## Directions for this task
In the source data, from the first line up to and including the line with "gray line: moved 9", swap "gray" for "silver" and leave everything else unchanged.
--- start of Data ---
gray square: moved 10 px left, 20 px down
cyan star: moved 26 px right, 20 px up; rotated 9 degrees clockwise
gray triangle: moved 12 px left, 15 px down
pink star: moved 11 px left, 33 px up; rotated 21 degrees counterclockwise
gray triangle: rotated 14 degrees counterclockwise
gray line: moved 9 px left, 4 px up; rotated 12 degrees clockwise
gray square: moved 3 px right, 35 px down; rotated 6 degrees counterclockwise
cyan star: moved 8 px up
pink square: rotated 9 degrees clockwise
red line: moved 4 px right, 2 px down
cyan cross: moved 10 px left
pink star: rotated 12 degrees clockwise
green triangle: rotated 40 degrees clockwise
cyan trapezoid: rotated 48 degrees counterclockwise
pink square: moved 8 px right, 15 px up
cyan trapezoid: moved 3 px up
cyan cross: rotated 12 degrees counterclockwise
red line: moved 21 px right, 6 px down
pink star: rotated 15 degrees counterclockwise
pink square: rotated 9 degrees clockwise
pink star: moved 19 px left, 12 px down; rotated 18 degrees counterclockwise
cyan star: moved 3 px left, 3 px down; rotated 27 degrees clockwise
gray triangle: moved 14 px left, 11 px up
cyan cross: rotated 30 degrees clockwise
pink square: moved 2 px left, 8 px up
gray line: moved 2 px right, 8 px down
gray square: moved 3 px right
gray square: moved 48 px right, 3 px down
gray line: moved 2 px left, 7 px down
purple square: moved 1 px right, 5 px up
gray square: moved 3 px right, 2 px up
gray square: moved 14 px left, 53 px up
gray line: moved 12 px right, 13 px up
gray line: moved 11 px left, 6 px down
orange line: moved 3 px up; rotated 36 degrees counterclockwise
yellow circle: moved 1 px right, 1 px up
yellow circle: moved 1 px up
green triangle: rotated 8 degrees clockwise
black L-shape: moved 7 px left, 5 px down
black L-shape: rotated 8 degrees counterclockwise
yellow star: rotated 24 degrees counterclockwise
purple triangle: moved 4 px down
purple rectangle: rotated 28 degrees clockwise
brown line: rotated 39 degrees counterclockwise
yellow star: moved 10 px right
--- end of Data ---
## Solution to this problem
silver square: moved 10 px left, 20 px down
cyan star: moved 26 px right, 20 px up; rotated 9 degrees clockwise
silver triangle: moved 12 px left, 15 px down
pink star: moved 11 px left, 33 px up; rotated 21 degrees counterclockwise
silver triangle: rotated 14 degrees counterclockwise
silver line: moved 9 px left, 4 px up; rotated 12 degrees clockwise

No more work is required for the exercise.